#### [Extracted information]
=-=-=-=-=

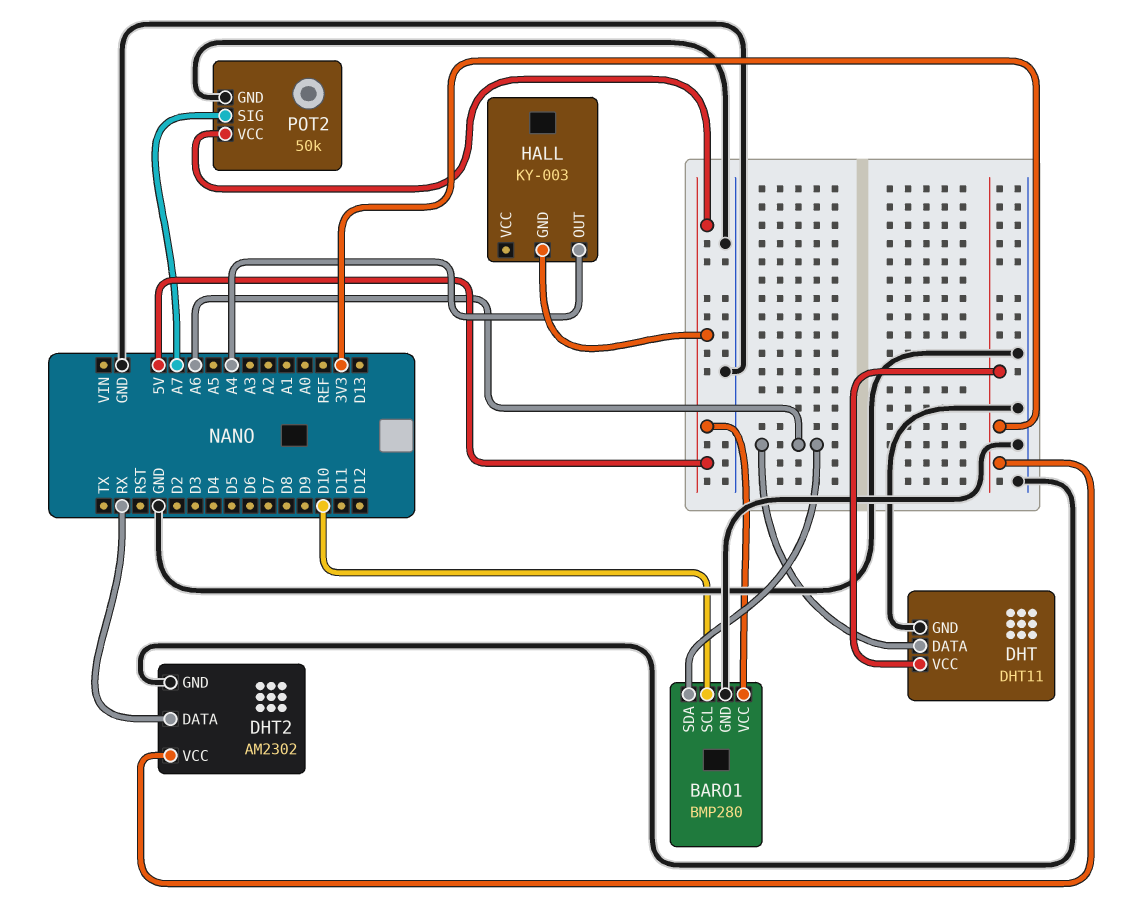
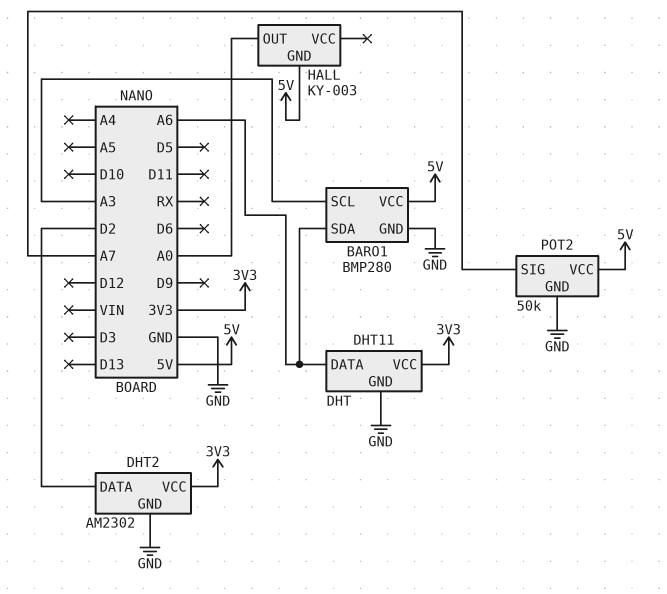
BARO1 pin SCL: D10 -> A3
DHT2 pin DATA: RX -> D2
HALL pin OUT: A4 -> A0

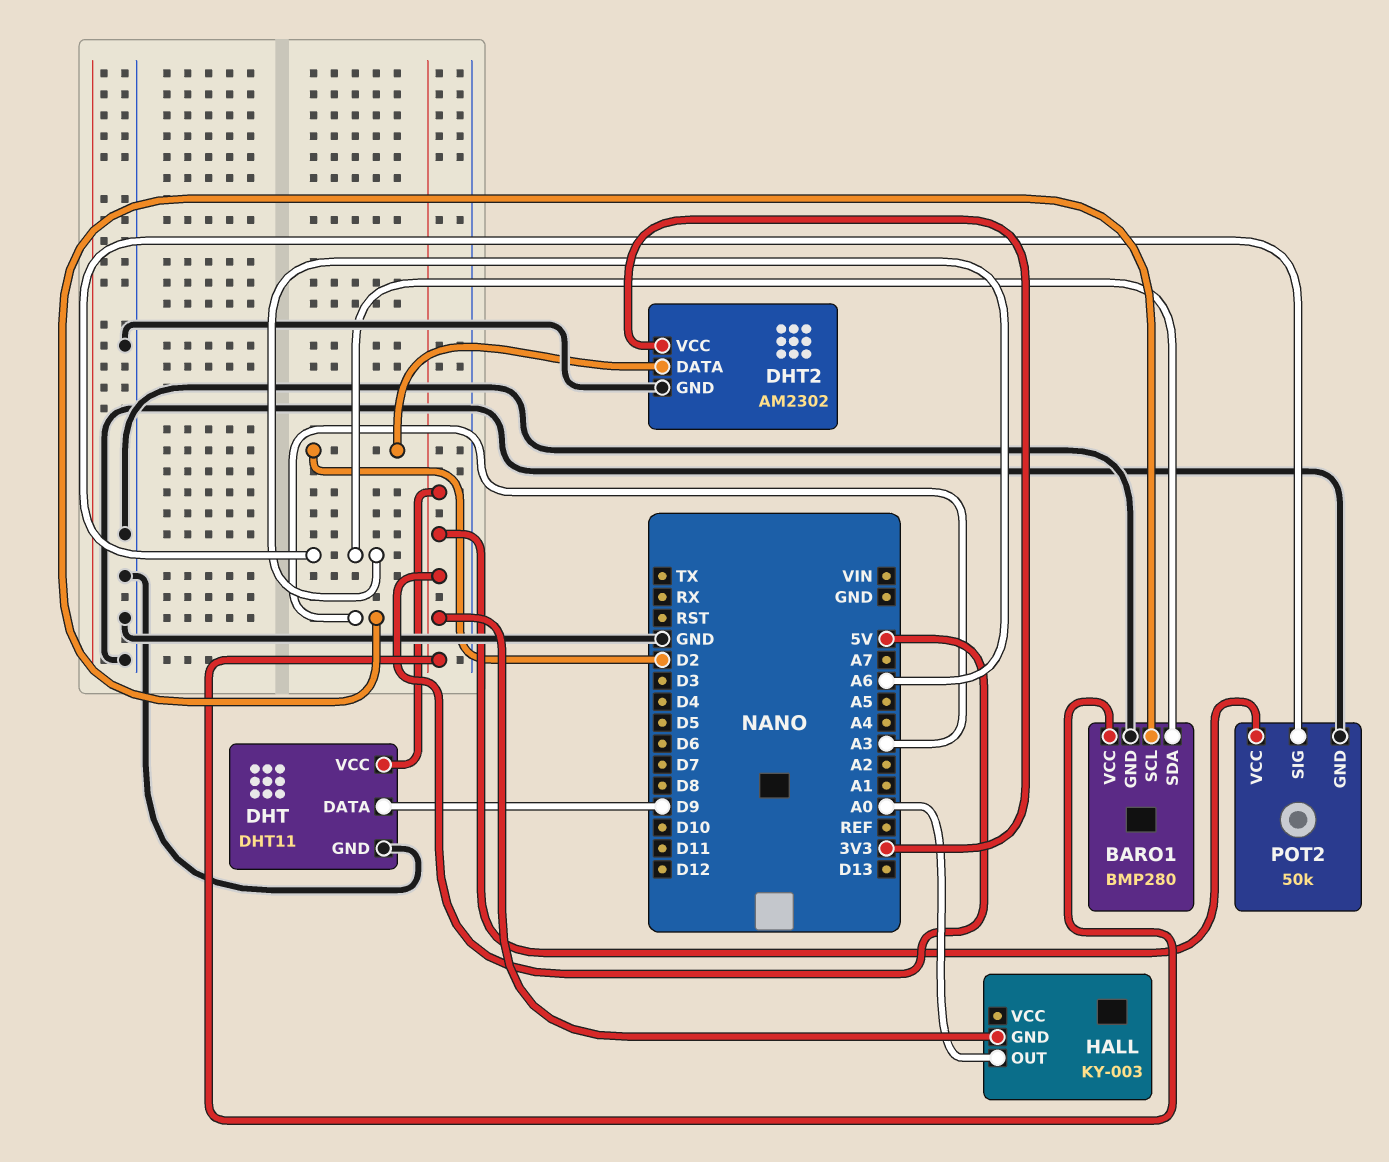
DHT pin DATA: A6 -> D9
DHT pin VCC: 3V3 -> 5V
POT2 pin SIG: A7 -> A6

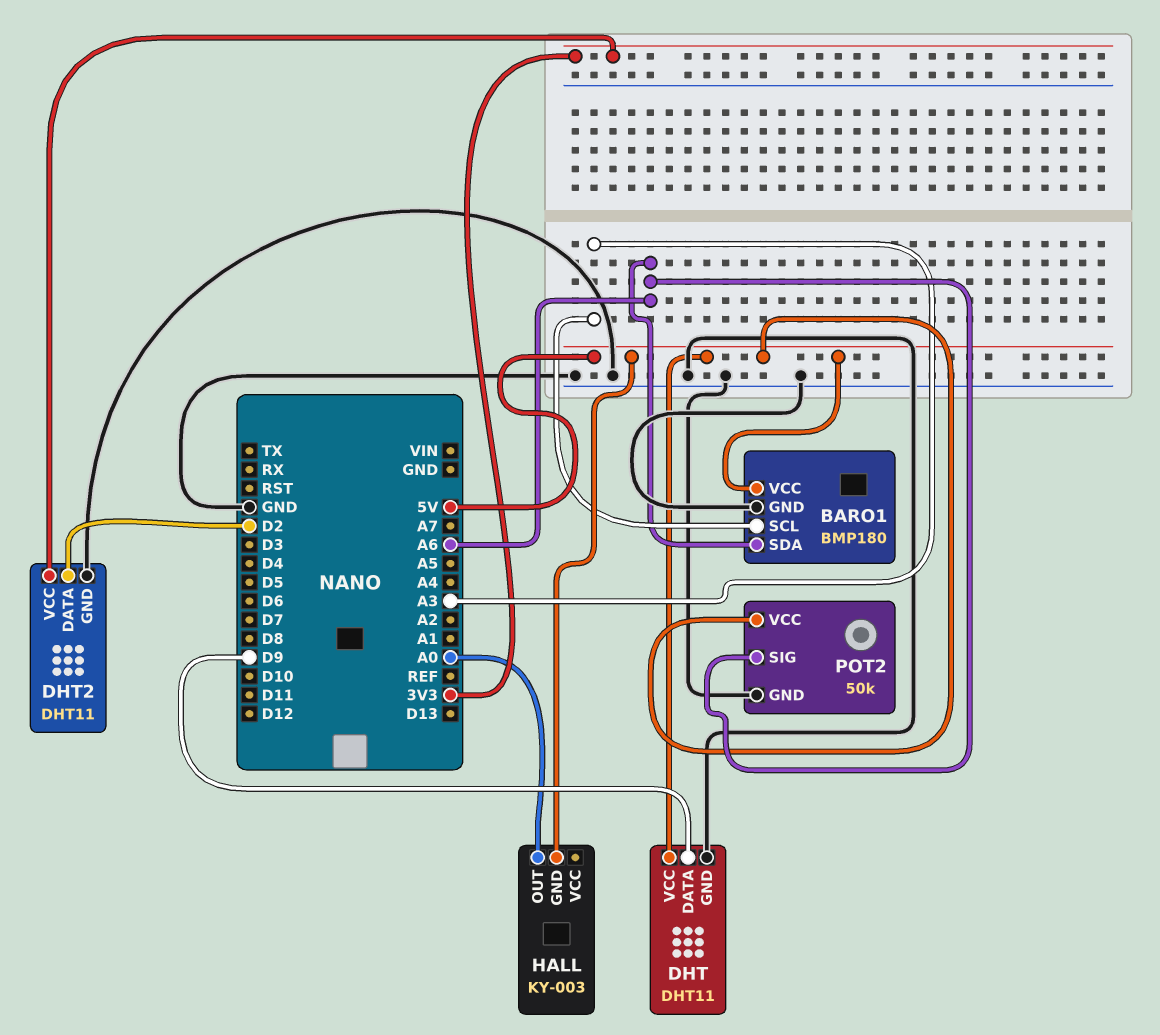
BARO1: BMP280 -> BMP180
DHT2: AM2302 -> DHT11

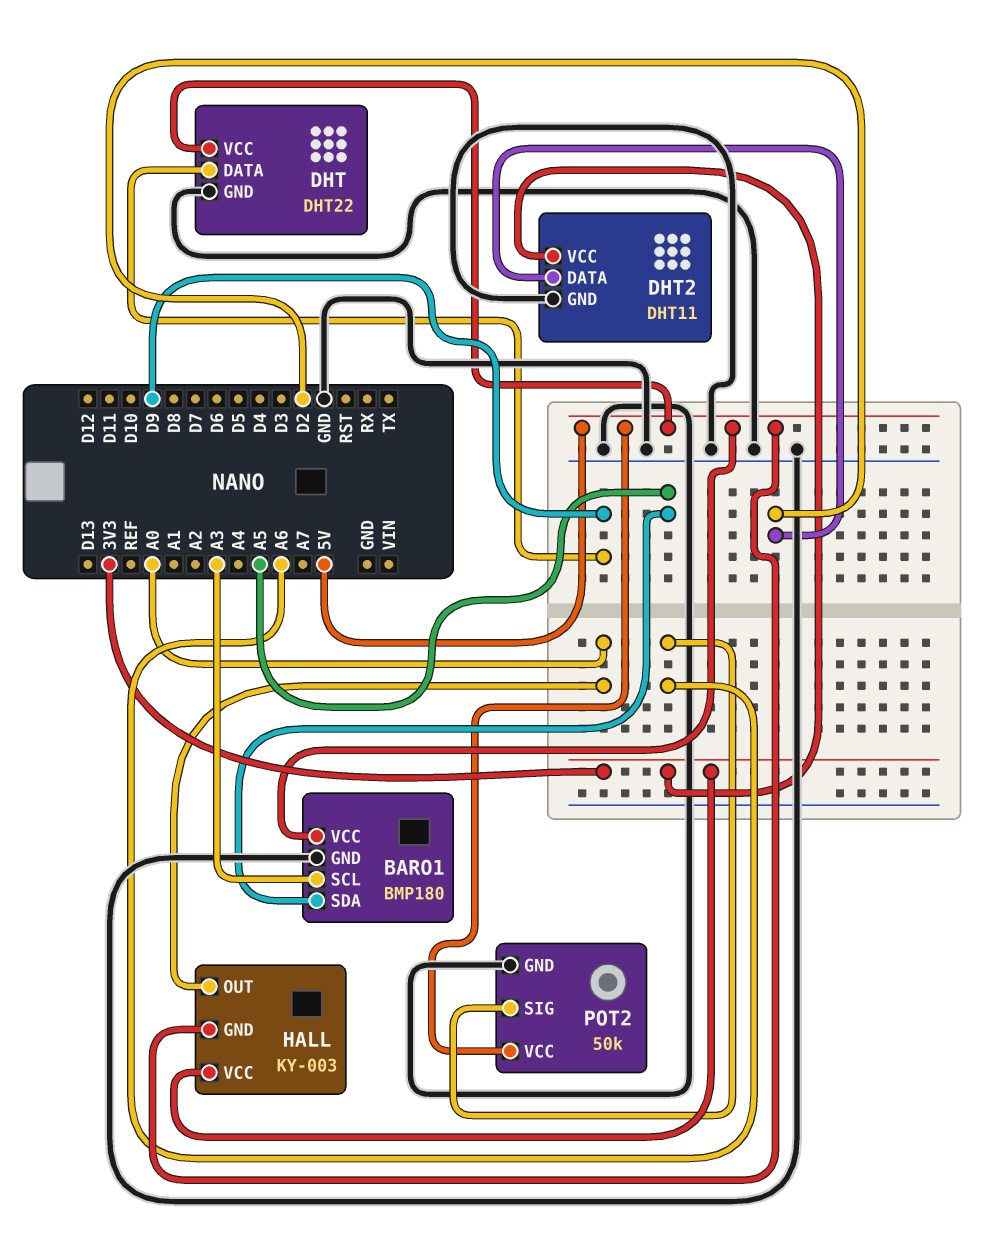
BARO1 pin SDA: A6 -> A5
DHT: DHT11 -> DHT22
HALL pin VCC: none -> 3V3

=-=-=-=-=

Each entry above is to be restated exactly, without its images.

BARO1 pin SCL: D10 -> A3
DHT2 pin DATA: RX -> D2
HALL pin OUT: A4 -> A0

DHT pin DATA: A6 -> D9
DHT pin VCC: 3V3 -> 5V
POT2 pin SIG: A7 -> A6

BARO1: BMP280 -> BMP180
DHT2: AM2302 -> DHT11

BARO1 pin SDA: A6 -> A5
DHT: DHT11 -> DHT22
HALL pin VCC: none -> 3V3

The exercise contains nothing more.